The records must be retyped exactly, with no pictures included.
════
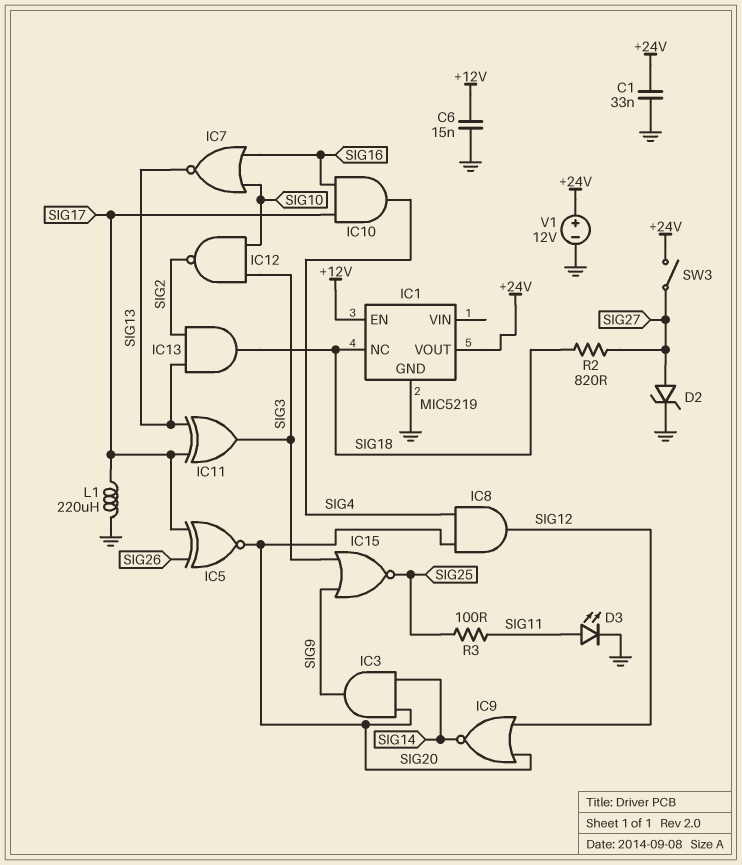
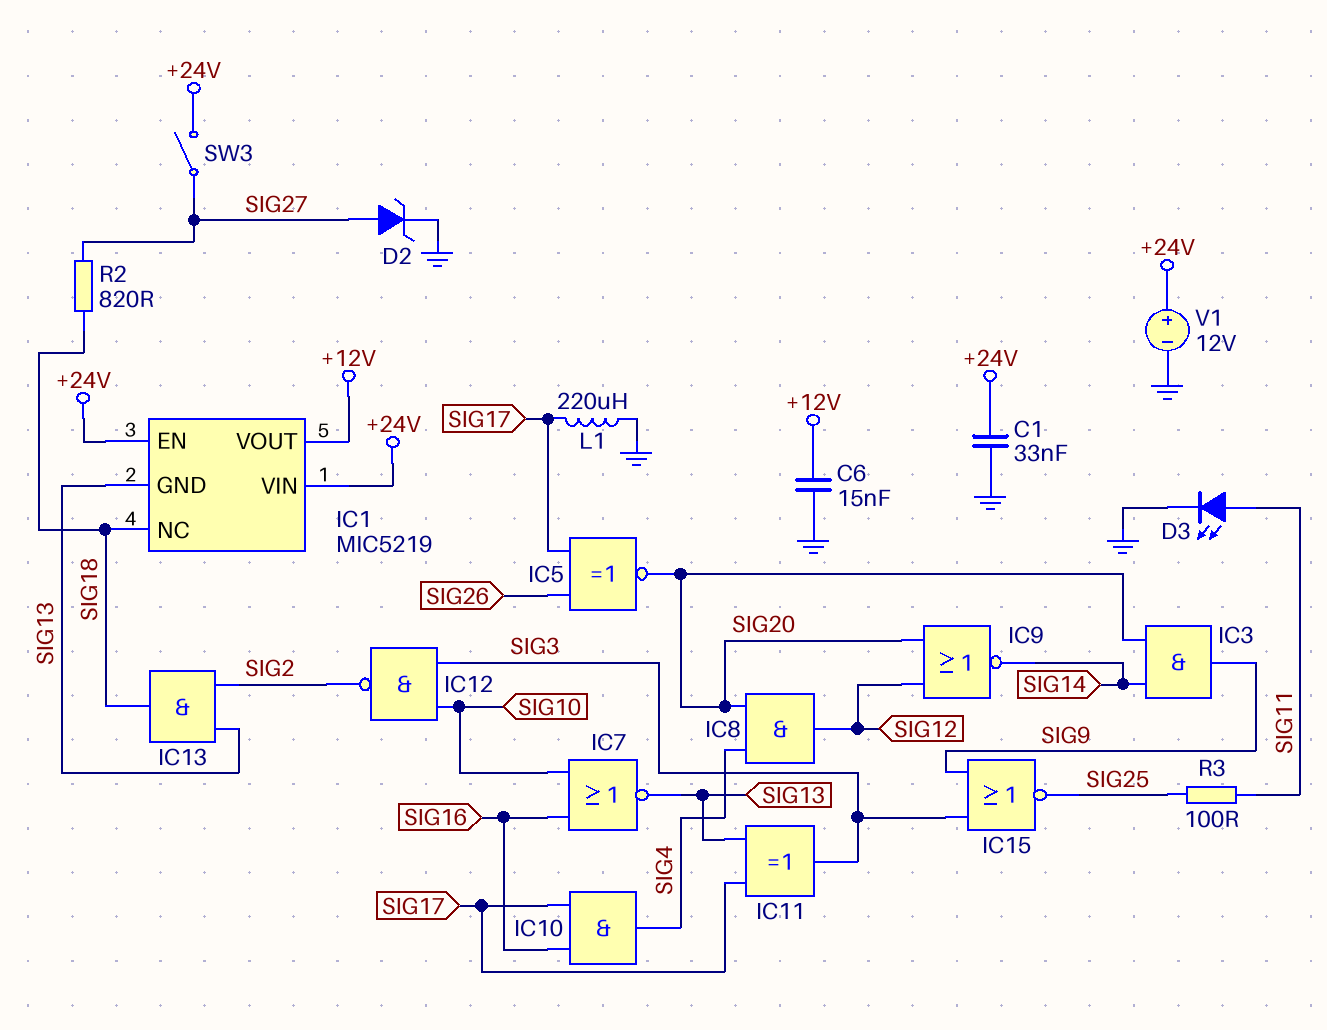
IC1 pin EN: +12V -> +24V
IC1 pin GND: GND -> SIG13
IC1 pin VIN: none -> +24V
IC1 pin VOUT: +24V -> +12V

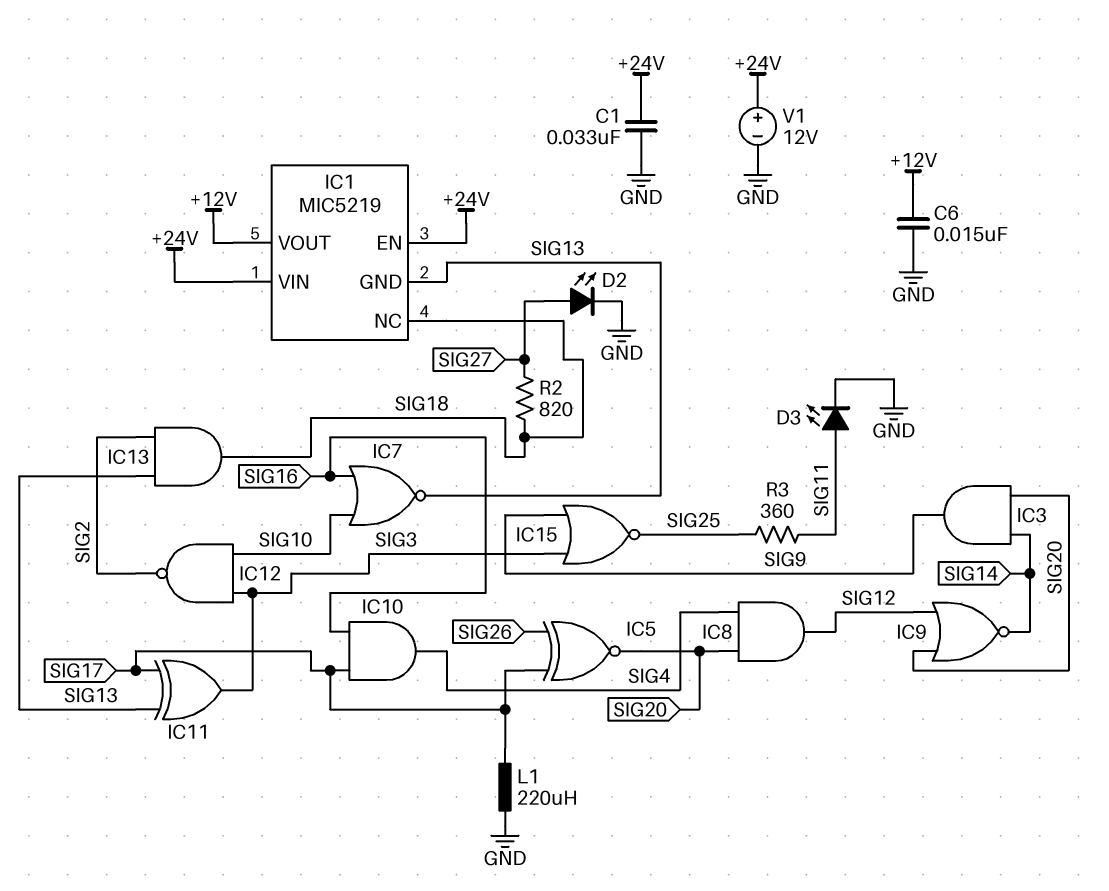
D2: zener (A SIG27, K GND) -> LED (A SIG27, K GND)
R3: 100 (SIG11, SIG25) -> 360 (SIG11, SIG25)
SW3: switch (+24V, SIG27) -> none

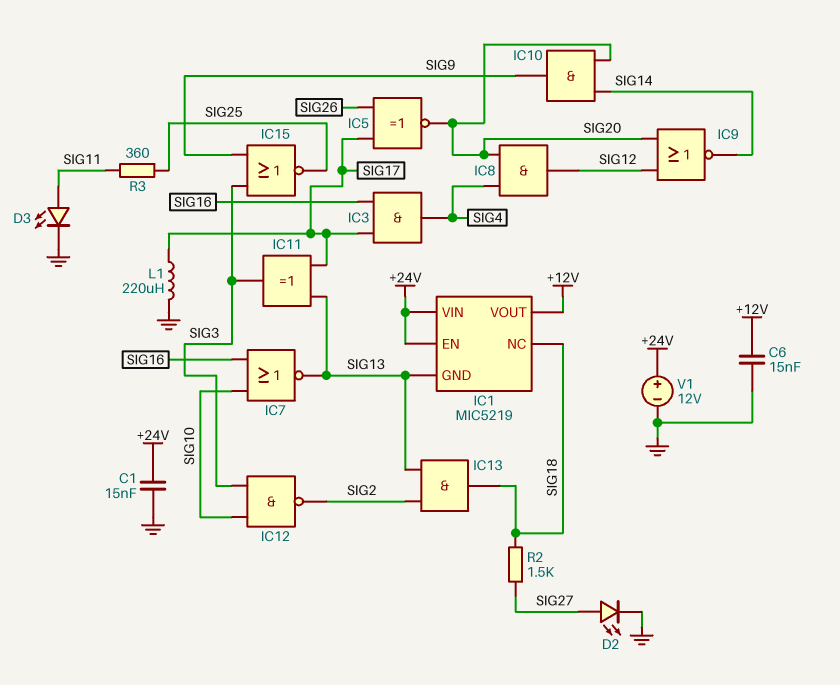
C1: 33nF (+24V, GND) -> 15nF (+24V, GND)
IC3: AND (in SIG14, in SIG20, out SIG9) -> AND (in SIG16, in SIG17, out SIG4)
IC10: AND (in SIG16, in SIG17, out SIG4) -> AND (in SIG14, in SIG20, out SIG9)
R2: 820 (SIG18, SIG27) -> 1.5k (SIG18, SIG27)

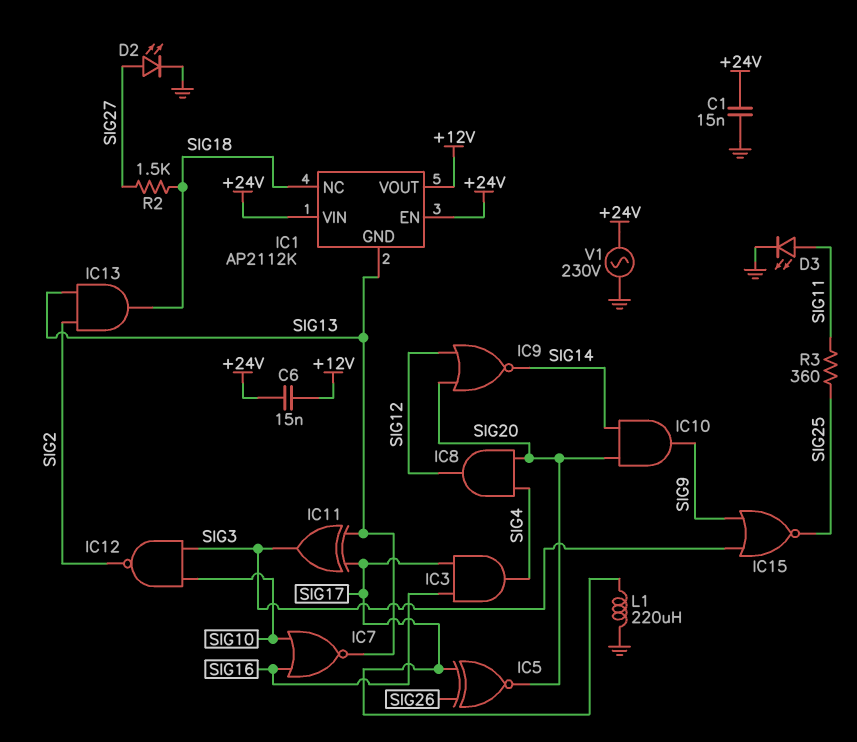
C6: 15nF (+12V, GND) -> 15nF (+12V, +24V)
IC1: MIC5219 -> AP2112K
V1: 12V (plus +24V, minus GND) -> AC 230V (+24V, GND)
════
• **Solution**:
IC1 pin EN: +12V -> +24V
IC1 pin GND: GND -> SIG13
IC1 pin VIN: none -> +24V
IC1 pin VOUT: +24V -> +12V

D2: zener (A SIG27, K GND) -> LED (A SIG27, K GND)
R3: 100 (SIG11, SIG25) -> 360 (SIG11, SIG25)
SW3: switch (+24V, SIG27) -> none

C1: 33nF (+24V, GND) -> 15nF (+24V, GND)
IC3: AND (in SIG14, in SIG20, out SIG9) -> AND (in SIG16, in SIG17, out SIG4)
IC10: AND (in SIG16, in SIG17, out SIG4) -> AND (in SIG14, in SIG20, out SIG9)
R2: 820 (SIG18, SIG27) -> 1.5k (SIG18, SIG27)

C6: 15nF (+12V, GND) -> 15nF (+12V, +24V)
IC1: MIC5219 -> AP2112K
V1: 12V (plus +24V, minus GND) -> AC 230V (+24V, GND)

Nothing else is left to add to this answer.